AVAILABLE DATA:
++++++++++++++++++++

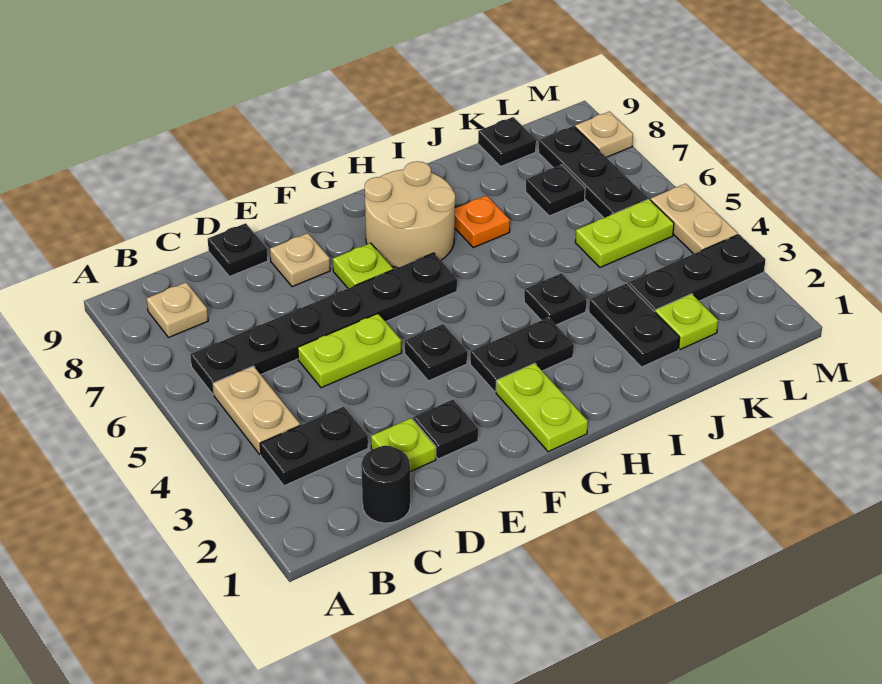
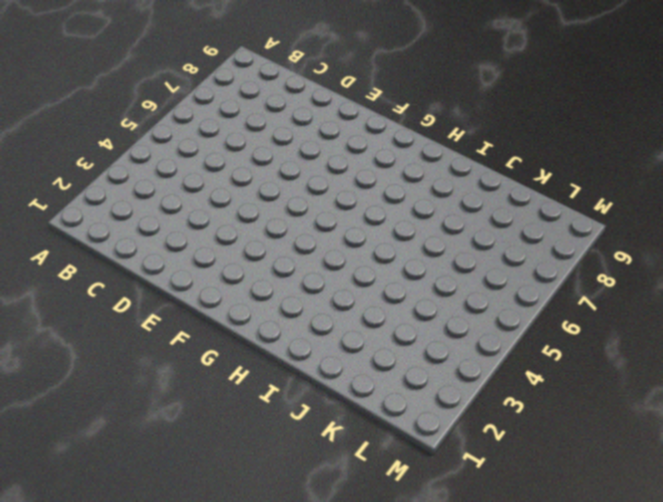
none -> black plate B3:C3 level 1
none -> tan plate B4:B5 level 1
none -> black plate B6:G6 level 1

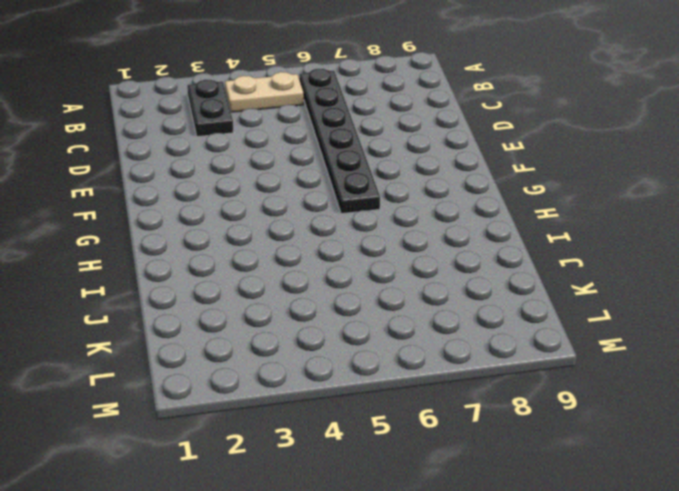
none -> tan plate B8 level 1
none -> black round brick C1 level 1
none -> lime plate D2 level 1

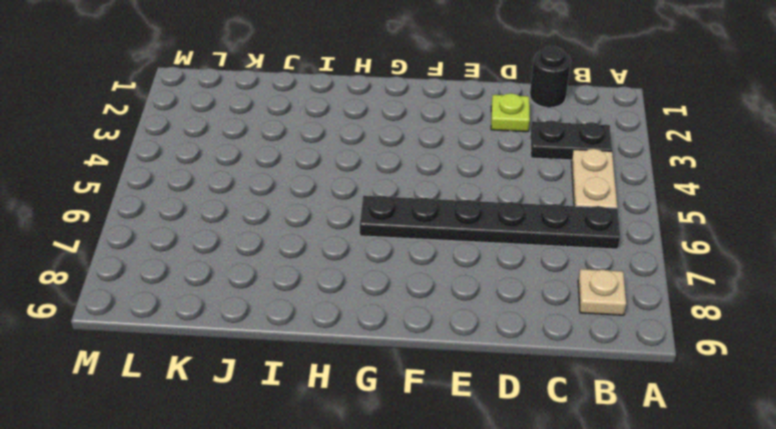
none -> lime plate D5:E5 level 1
none -> black plate D9 level 1
none -> black plate E2 level 1

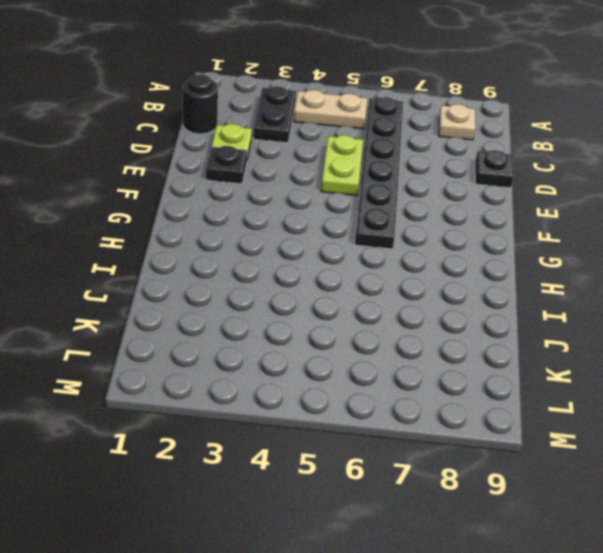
none -> tan plate E8 level 1
none -> black plate F4 level 1
none -> lime plate F7 level 1

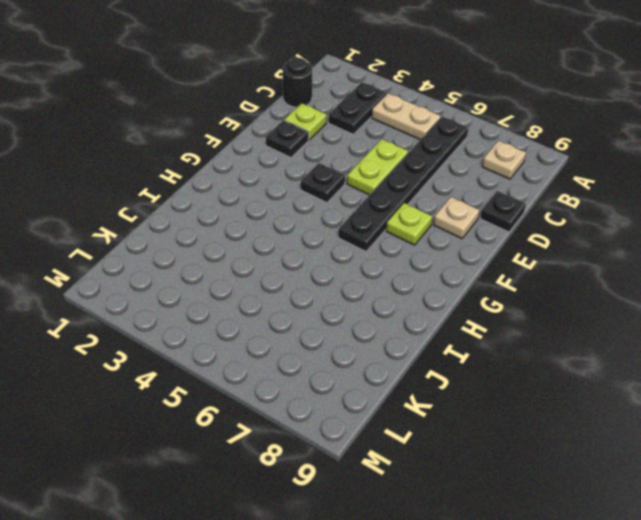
none -> lime plate G1:G2 level 1
none -> black plate G3:H3 level 1
none -> tan round brick G7:H8 level 1

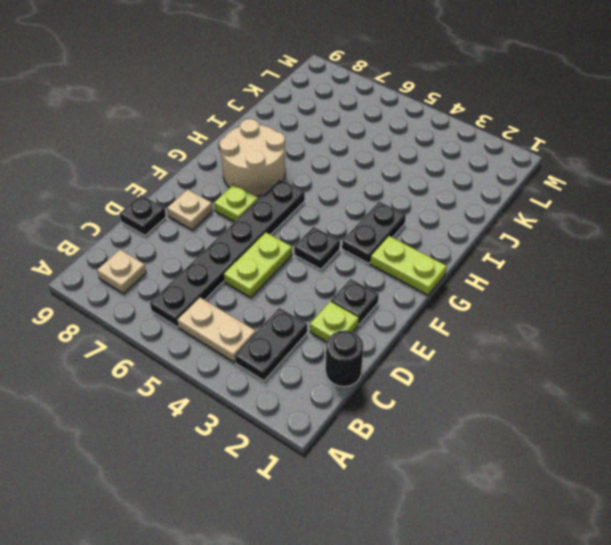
none -> black plate I4 level 1
none -> orange plate I7 level 1
none -> black plate J2:J3 level 1

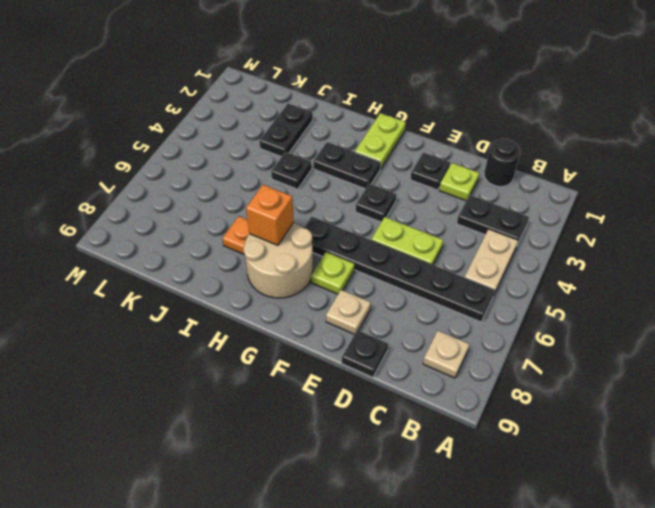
orange brick H7 level 2 -> none
none -> lime plate K2 level 1
none -> black plate K3:M3 level 1
none -> lime plate K5:L5 level 1

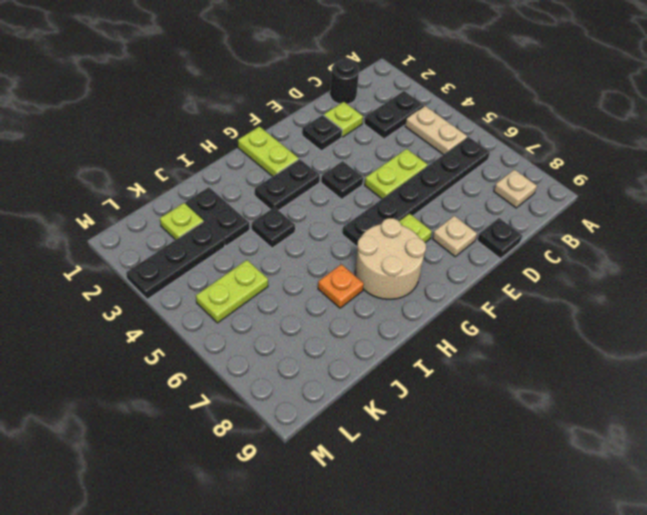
none -> black plate K7 level 1
none -> black plate K9 level 1
none -> black plate L6:L8 level 1

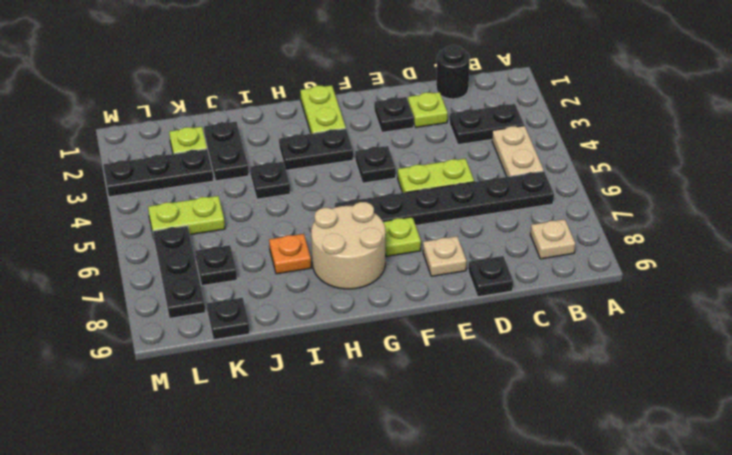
none -> tan plate M4:M5 level 1
none -> tan plate M8 level 1

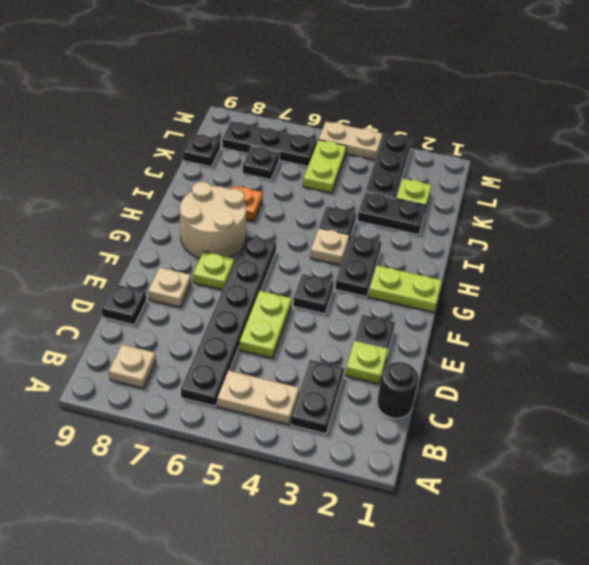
tan plate H4 level 1 -> tan plate M8 level 1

++++++++++++++++++++

WHAT NEEDS TO BE DONE: Leaving out all pictures, repeat word for word the lines from the one containing "none -> black plate L6:L8 level 1" through the final line of the material above.

PROBLEM SOLUTION:
none -> black plate L6:L8 level 1

none -> tan plate M4:M5 level 1
none -> tan plate M8 level 1

tan plate H4 level 1 -> tan plate M8 level 1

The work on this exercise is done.